### Problem requirements:
Copy the entries below line for line without changing anything, and leave out the pictures.
<<<<
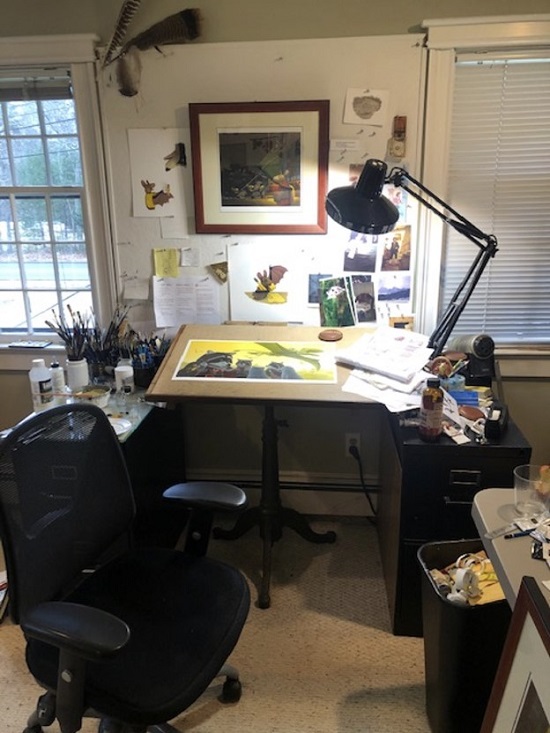
Locate an element on the screen. tan wall, background is located at coordinates (80, 12).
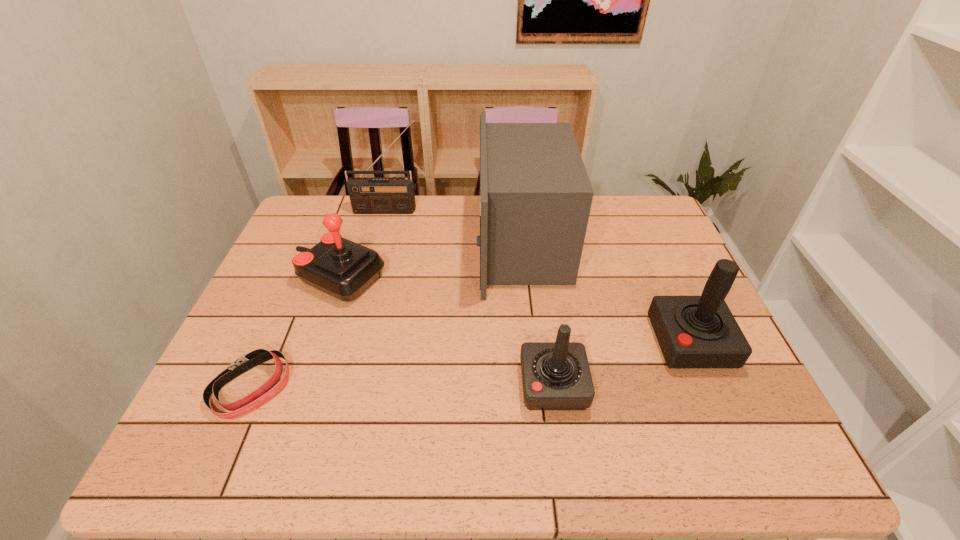
Where is `blank region between the shortest joystick and the dog collar`? The width and height of the screenshot is (960, 540). blank region between the shortest joystick and the dog collar is located at coordinates (402, 386).

In order to click on empty space that is in between the shortest object and the leftmost joystick in this screenshot , I will do `click(295, 333)`.

Where is `free space between the fifth tallest object and the rightmost joystick`? free space between the fifth tallest object and the rightmost joystick is located at coordinates (622, 363).

Locate an element on the screen. This screenshot has height=540, width=960. free area in between the rightmost object and the dog collar is located at coordinates (470, 365).

At what (x,y) coordinates should I click in order to perform the action: click on free space between the shortest object and the radio receiver. Please return your answer as a coordinate pair (x, y). This screenshot has height=540, width=960. Looking at the image, I should click on (320, 299).

In order to click on vacant area between the shortest object and the radio receiver in this screenshot , I will do `click(320, 299)`.

Where is `unoccupied position between the radio receiver and the shortest object`? Image resolution: width=960 pixels, height=540 pixels. unoccupied position between the radio receiver and the shortest object is located at coordinates (320, 299).

Identify the location of free point between the microwave oven and the radio receiver. (455, 226).

Select which object is the second closest to the radio receiver. Please provide its 2D coordinates. Your answer should be formatted as a tuple, i.e. [(x, y)], where the tuple contains the x and y coordinates of a point satisfying the conditions above.

[(343, 269)]

Locate which object is the third closest to the rightmost joystick. Please provide its 2D coordinates. Your answer should be formatted as a tuple, i.e. [(x, y)], where the tuple contains the x and y coordinates of a point satisfying the conditions above.

[(343, 269)]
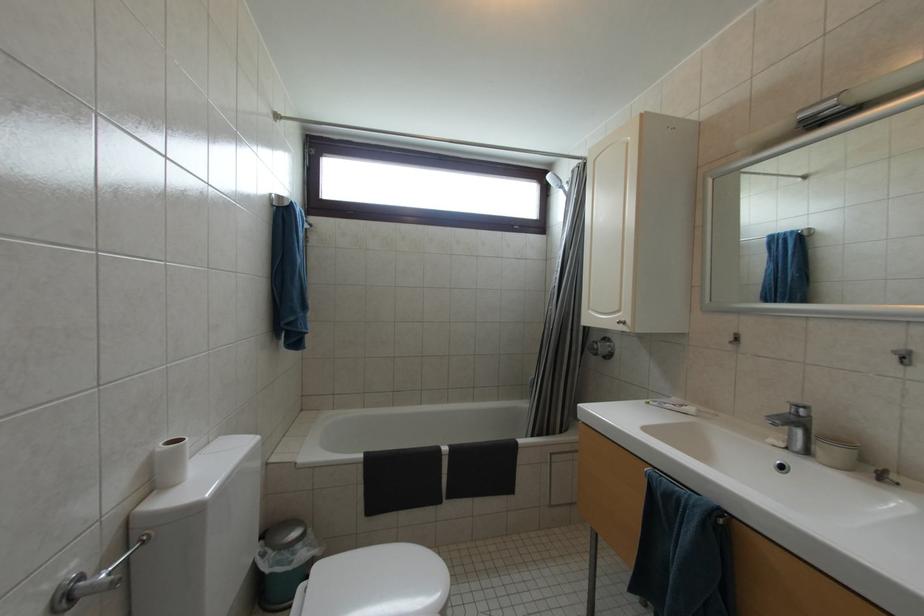
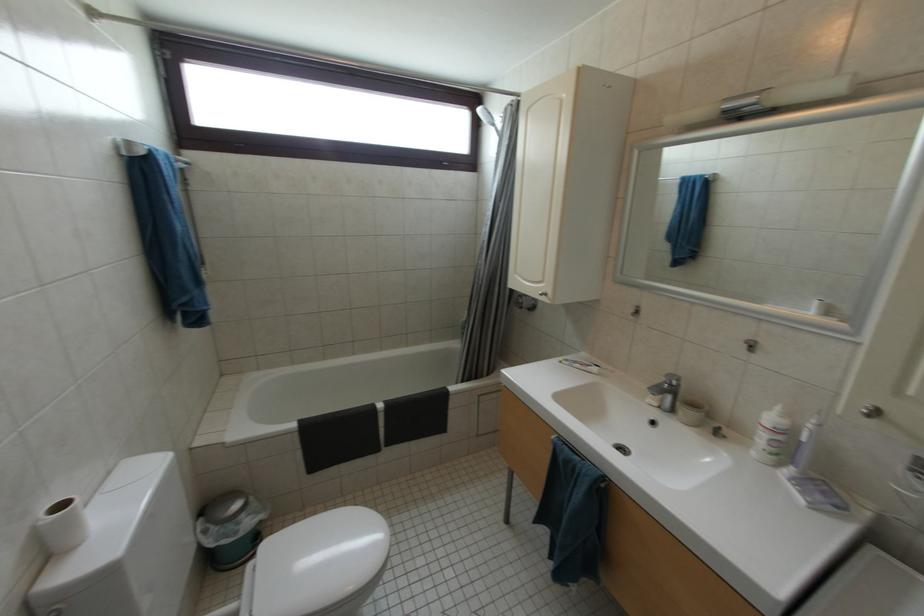
In a continuous first-person perspective shot, in which direction is the camera moving?

The cameraman walked toward right, forward.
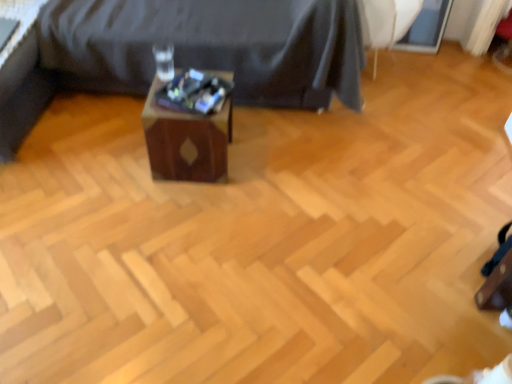
Question: In terms of size, does wooden side table at center appear bigger or smaller than white fabric swivel chair at upper right?

Choices:
 (A) small
 (B) big

Answer: (B)

Question: Is wooden side table at center situated inside white fabric swivel chair at upper right or outside?

Choices:
 (A) inside
 (B) outside

Answer: (B)

Question: Estimate the real-world distances between objects in this image. Which object is farther from the wooden box at center?

Choices:
 (A) white fabric swivel chair at upper right
 (B) wooden side table at center

Answer: (A)

Question: Which object is the closest to the wooden side table at center?

Choices:
 (A) white fabric swivel chair at upper right
 (B) wooden box at center

Answer: (B)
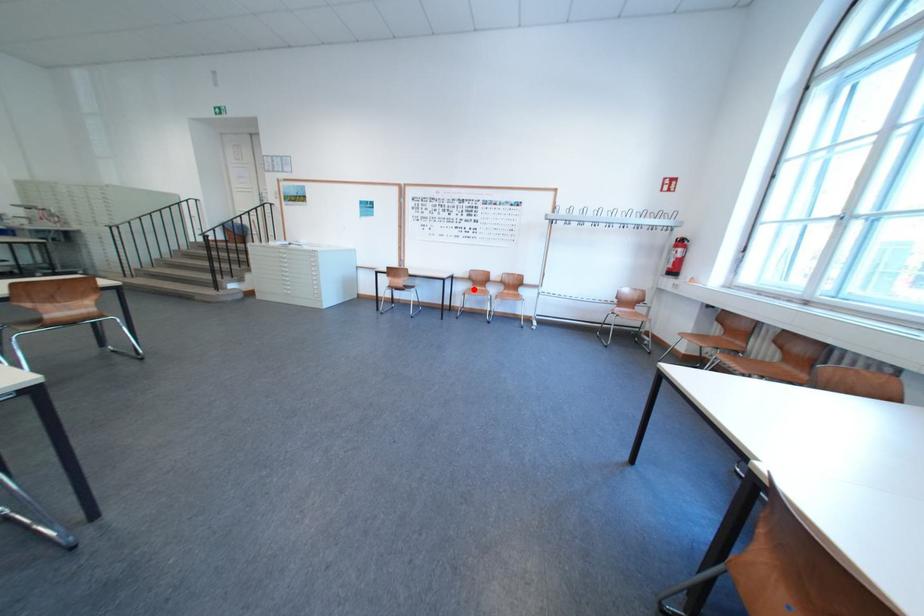
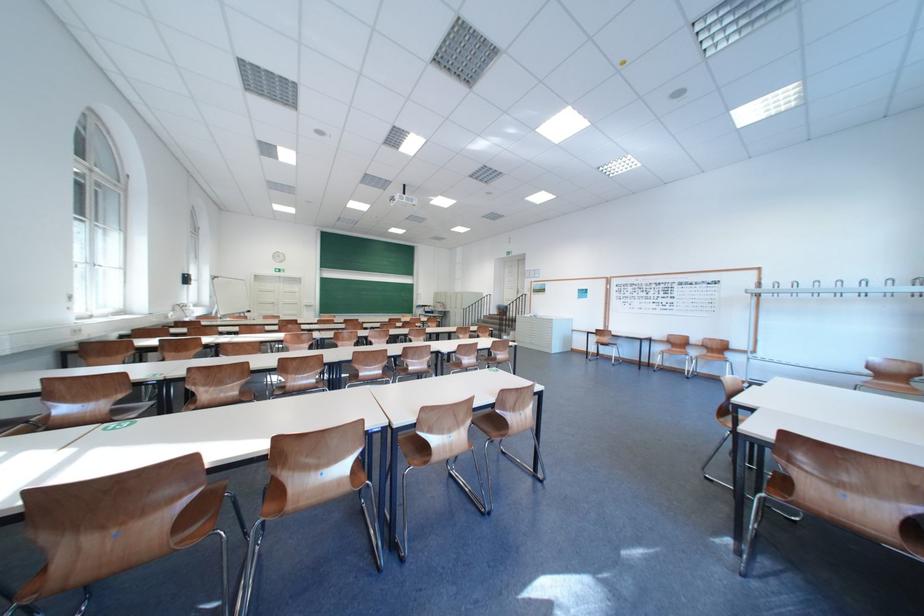
Question: I am providing you with two images of the same scene from different viewpoints. Given a red point in image1, look at the same physical point in image2. Is it:

Choices:
 (A) Closer to the viewpoint
 (B) Farther from the viewpoint

Answer: (B)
>>>>
### Your solution:
Locate an element on the screen. tan wall, background is located at coordinates (80, 12).
Where is `blank region between the shortest joystick and the dog collar`? The width and height of the screenshot is (960, 540). blank region between the shortest joystick and the dog collar is located at coordinates (402, 386).

In order to click on empty space that is in between the shortest object and the leftmost joystick in this screenshot , I will do `click(295, 333)`.

Where is `free space between the fifth tallest object and the rightmost joystick`? free space between the fifth tallest object and the rightmost joystick is located at coordinates (622, 363).

Locate an element on the screen. This screenshot has height=540, width=960. free area in between the rightmost object and the dog collar is located at coordinates (470, 365).

At what (x,y) coordinates should I click in order to perform the action: click on free space between the shortest object and the radio receiver. Please return your answer as a coordinate pair (x, y). This screenshot has height=540, width=960. Looking at the image, I should click on (320, 299).

In order to click on vacant area between the shortest object and the radio receiver in this screenshot , I will do `click(320, 299)`.

Where is `unoccupied position between the radio receiver and the shortest object`? Image resolution: width=960 pixels, height=540 pixels. unoccupied position between the radio receiver and the shortest object is located at coordinates (320, 299).

Identify the location of free point between the microwave oven and the radio receiver. (455, 226).

Select which object is the second closest to the radio receiver. Please provide its 2D coordinates. Your answer should be formatted as a tuple, i.e. [(x, y)], where the tuple contains the x and y coordinates of a point satisfying the conditions above.

[(343, 269)]

Locate which object is the third closest to the rightmost joystick. Please provide its 2D coordinates. Your answer should be formatted as a tuple, i.e. [(x, y)], where the tuple contains the x and y coordinates of a point satisfying the conditions above.

[(343, 269)]
In a continuous first-person perspective shot, in which direction is the camera moving?

The cameraman walked toward right, forward.
Question: In terms of size, does wooden side table at center appear bigger or smaller than white fabric swivel chair at upper right?

Choices:
 (A) small
 (B) big

Answer: (B)

Question: Is wooden side table at center situated inside white fabric swivel chair at upper right or outside?

Choices:
 (A) inside
 (B) outside

Answer: (B)

Question: Estimate the real-world distances between objects in this image. Which object is farther from the wooden box at center?

Choices:
 (A) white fabric swivel chair at upper right
 (B) wooden side table at center

Answer: (A)

Question: Which object is the closest to the wooden side table at center?

Choices:
 (A) white fabric swivel chair at upper right
 (B) wooden box at center

Answer: (B)
Question: I am providing you with two images of the same scene from different viewpoints. Given a red point in image1, look at the same physical point in image2. Is it:

Choices:
 (A) Closer to the viewpoint
 (B) Farther from the viewpoint

Answer: (B)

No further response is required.